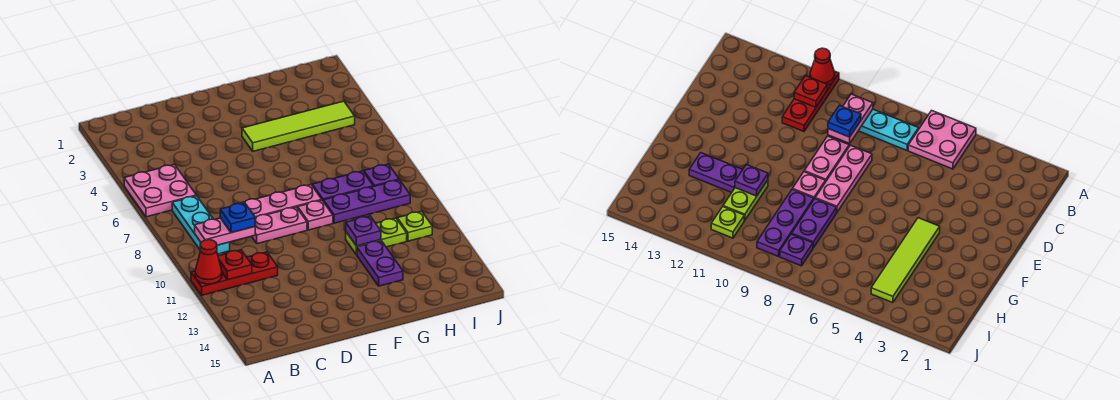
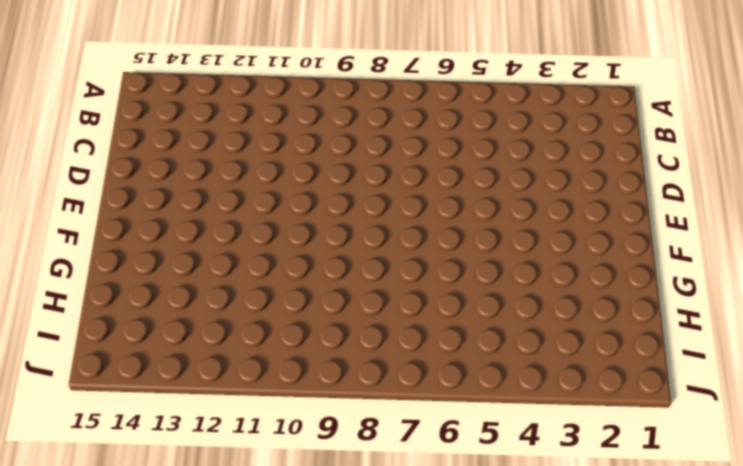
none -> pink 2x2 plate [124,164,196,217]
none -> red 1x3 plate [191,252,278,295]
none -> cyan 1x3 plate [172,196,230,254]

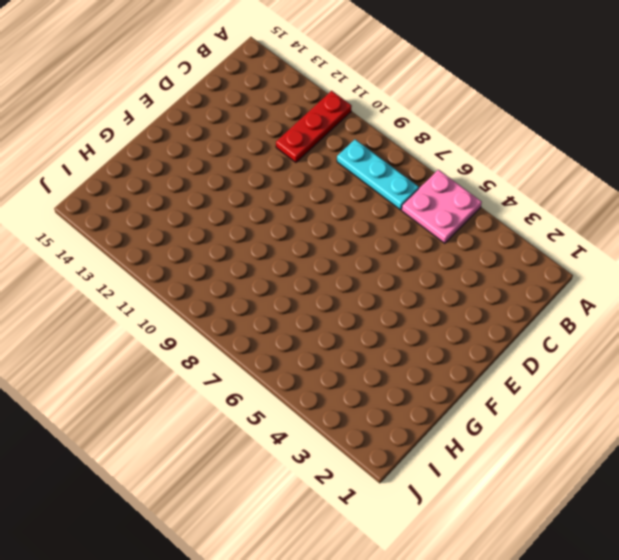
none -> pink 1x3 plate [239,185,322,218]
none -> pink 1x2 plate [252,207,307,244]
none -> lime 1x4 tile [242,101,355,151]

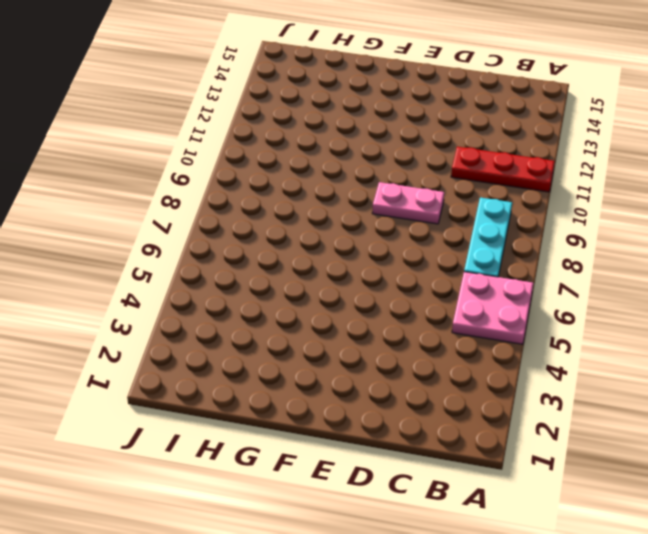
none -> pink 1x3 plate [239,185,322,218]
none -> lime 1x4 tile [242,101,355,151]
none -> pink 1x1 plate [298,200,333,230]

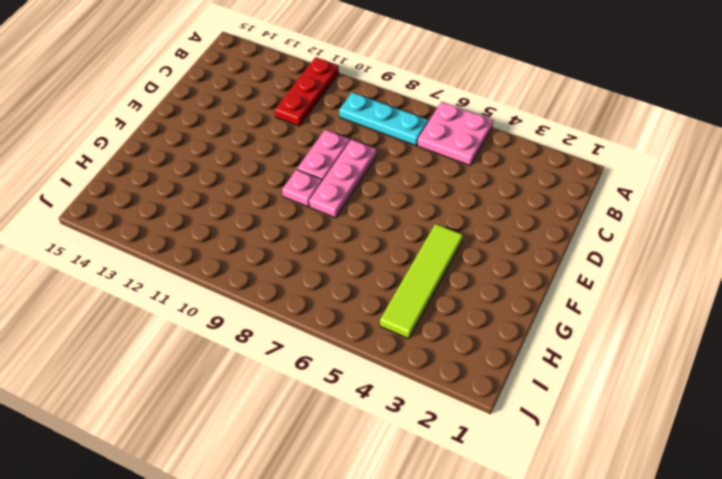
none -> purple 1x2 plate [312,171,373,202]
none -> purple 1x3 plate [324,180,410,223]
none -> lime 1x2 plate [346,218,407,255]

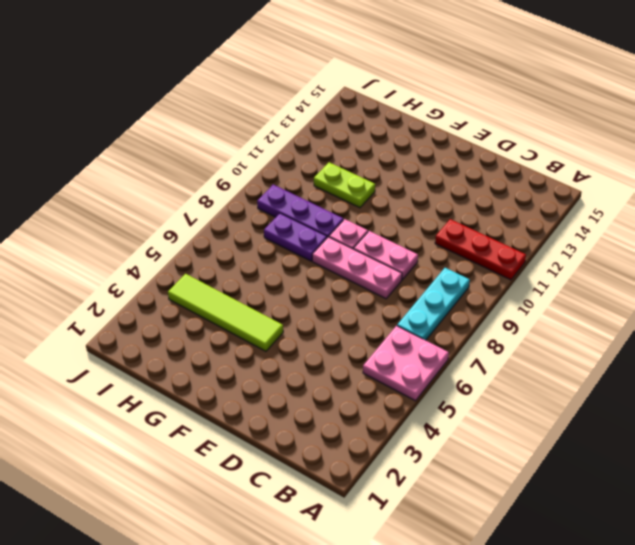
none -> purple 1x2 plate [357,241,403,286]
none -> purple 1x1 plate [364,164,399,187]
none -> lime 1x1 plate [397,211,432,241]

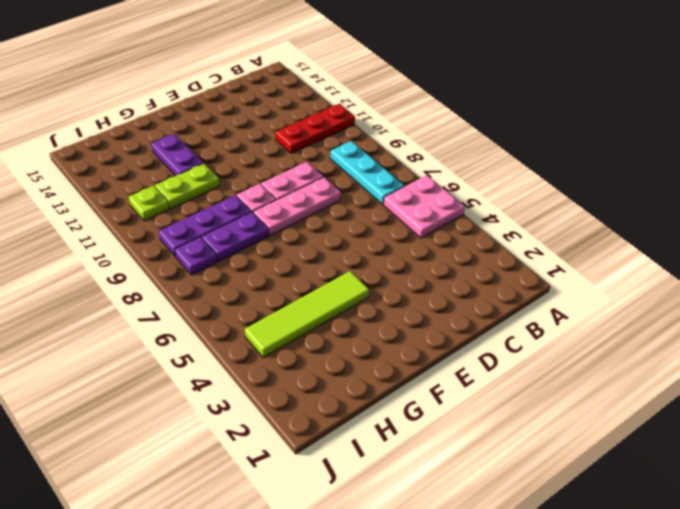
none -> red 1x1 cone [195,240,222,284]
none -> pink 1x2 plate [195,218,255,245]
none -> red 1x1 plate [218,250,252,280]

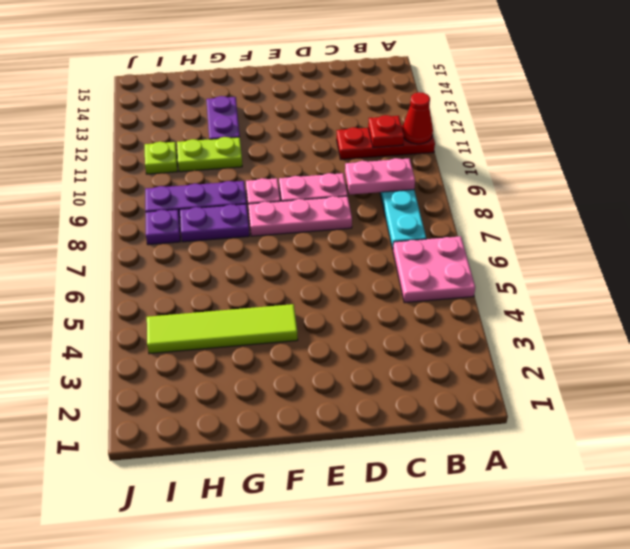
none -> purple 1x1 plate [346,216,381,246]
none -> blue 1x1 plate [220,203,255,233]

☆ ☆ ☆ ☆ ☆ ☆ ☆

▶ PROBLEM REQUIREMENTS: The response should consist of the entries above, given again exactly and free of pictures.

▶ RESPONSE TO THE EXERCISE:
none -> pink 2x2 plate [124,164,196,217]
none -> red 1x3 plate [191,252,278,295]
none -> cyan 1x3 plate [172,196,230,254]

none -> pink 1x3 plate [239,185,322,218]
none -> pink 1x2 plate [252,207,307,244]
none -> lime 1x4 tile [242,101,355,151]

none -> pink 1x3 plate [239,185,322,218]
none -> lime 1x4 tile [242,101,355,151]
none -> pink 1x1 plate [298,200,333,230]

none -> purple 1x2 plate [312,171,373,202]
none -> purple 1x3 plate [324,180,410,223]
none -> lime 1x2 plate [346,218,407,255]

none -> purple 1x2 plate [357,241,403,286]
none -> purple 1x1 plate [364,164,399,187]
none -> lime 1x1 plate [397,211,432,241]

none -> red 1x1 cone [195,240,222,284]
none -> pink 1x2 plate [195,218,255,245]
none -> red 1x1 plate [218,250,252,280]

none -> purple 1x1 plate [346,216,381,246]
none -> blue 1x1 plate [220,203,255,233]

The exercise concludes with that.